(Object tracking records)
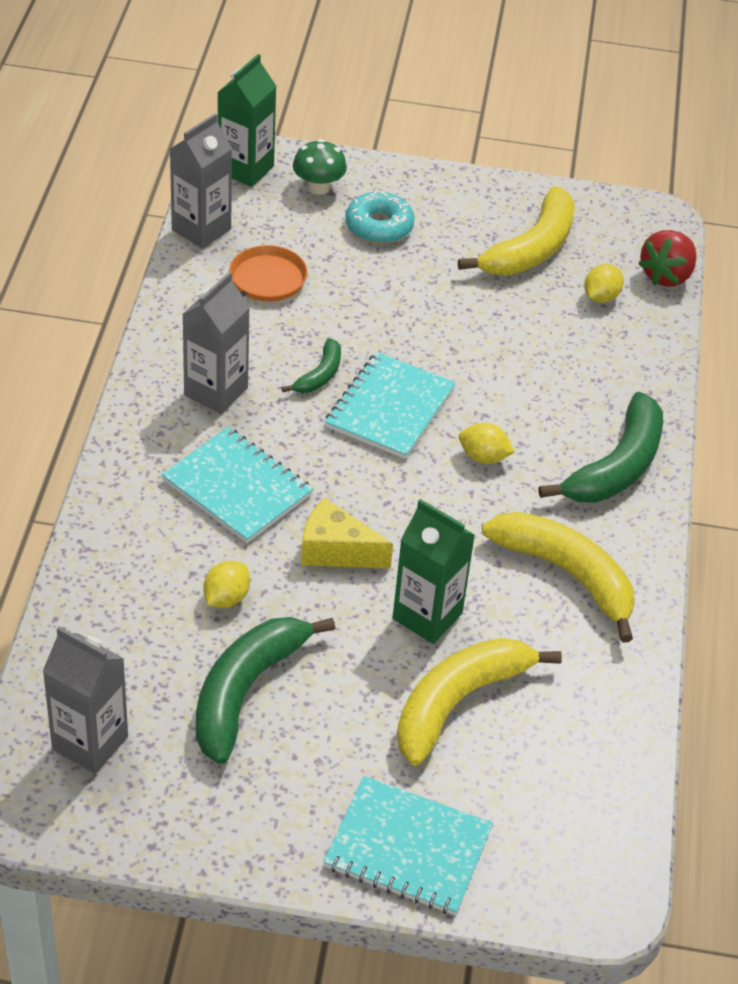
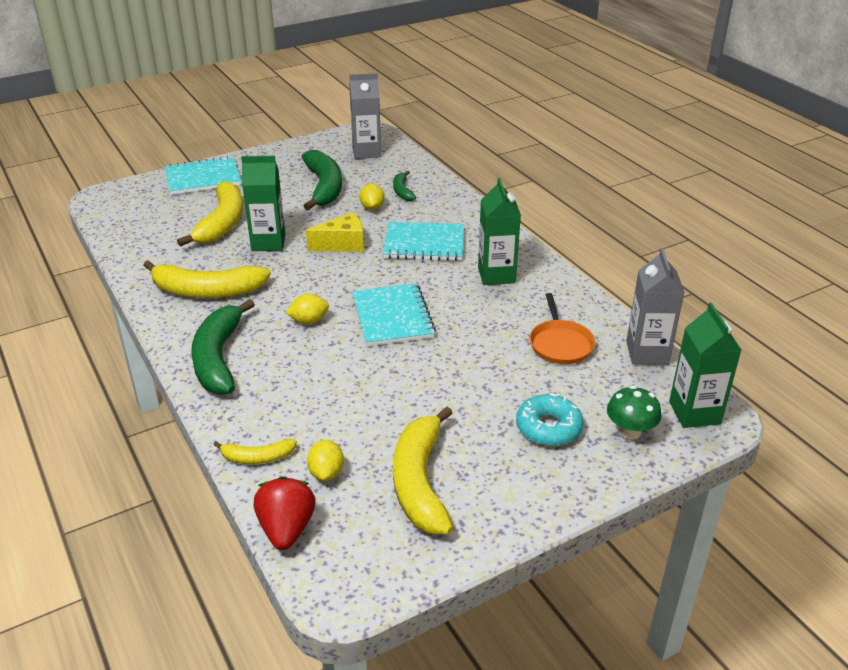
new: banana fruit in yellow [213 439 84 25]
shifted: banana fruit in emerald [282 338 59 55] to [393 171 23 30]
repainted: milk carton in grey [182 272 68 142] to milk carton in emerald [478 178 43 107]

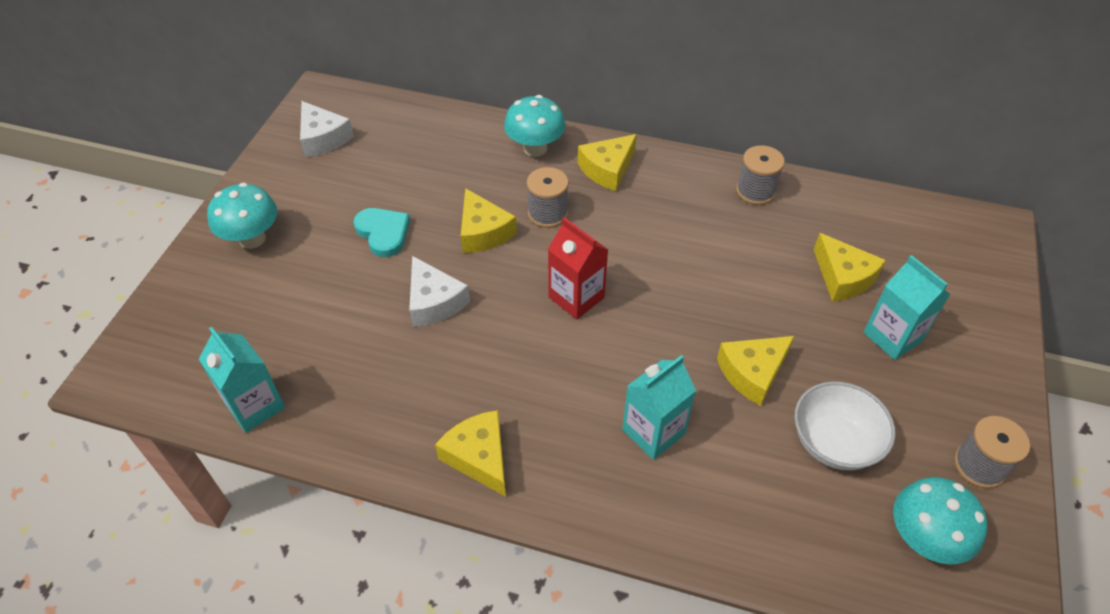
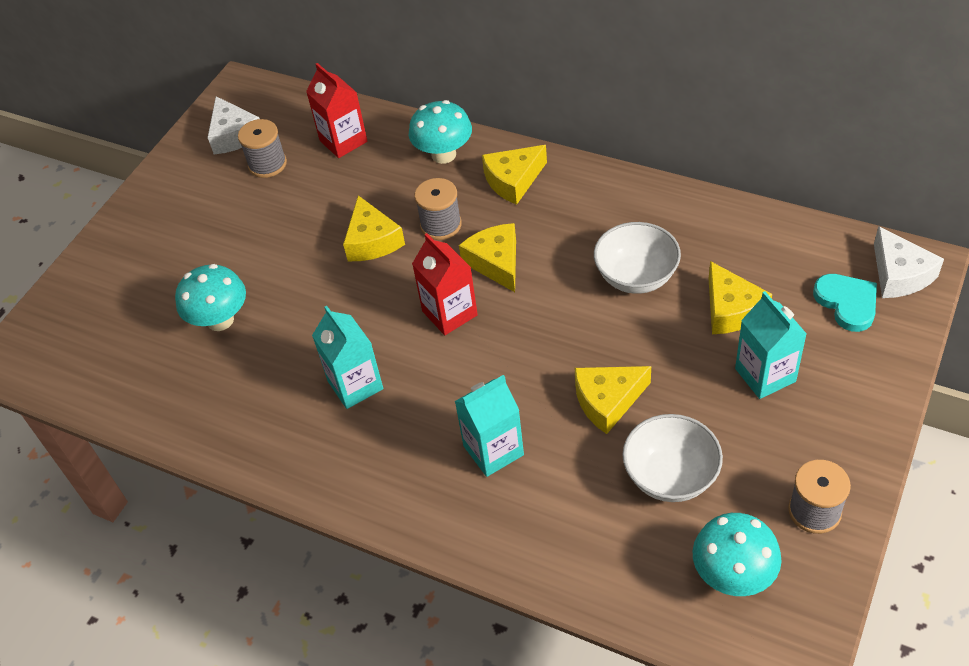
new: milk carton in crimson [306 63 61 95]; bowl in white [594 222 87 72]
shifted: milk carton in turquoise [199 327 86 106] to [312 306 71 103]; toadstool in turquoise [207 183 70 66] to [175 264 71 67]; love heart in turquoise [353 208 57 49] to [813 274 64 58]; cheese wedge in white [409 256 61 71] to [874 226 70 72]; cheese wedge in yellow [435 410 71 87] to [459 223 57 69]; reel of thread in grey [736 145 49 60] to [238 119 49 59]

_EXERCISE:_ Look through the entries above and report each line where the string "banana" occurs.

_TASK RESPONSE:_
new: banana fruit in yellow [213 439 84 25]
shifted: banana fruit in emerald [282 338 59 55] to [393 171 23 30]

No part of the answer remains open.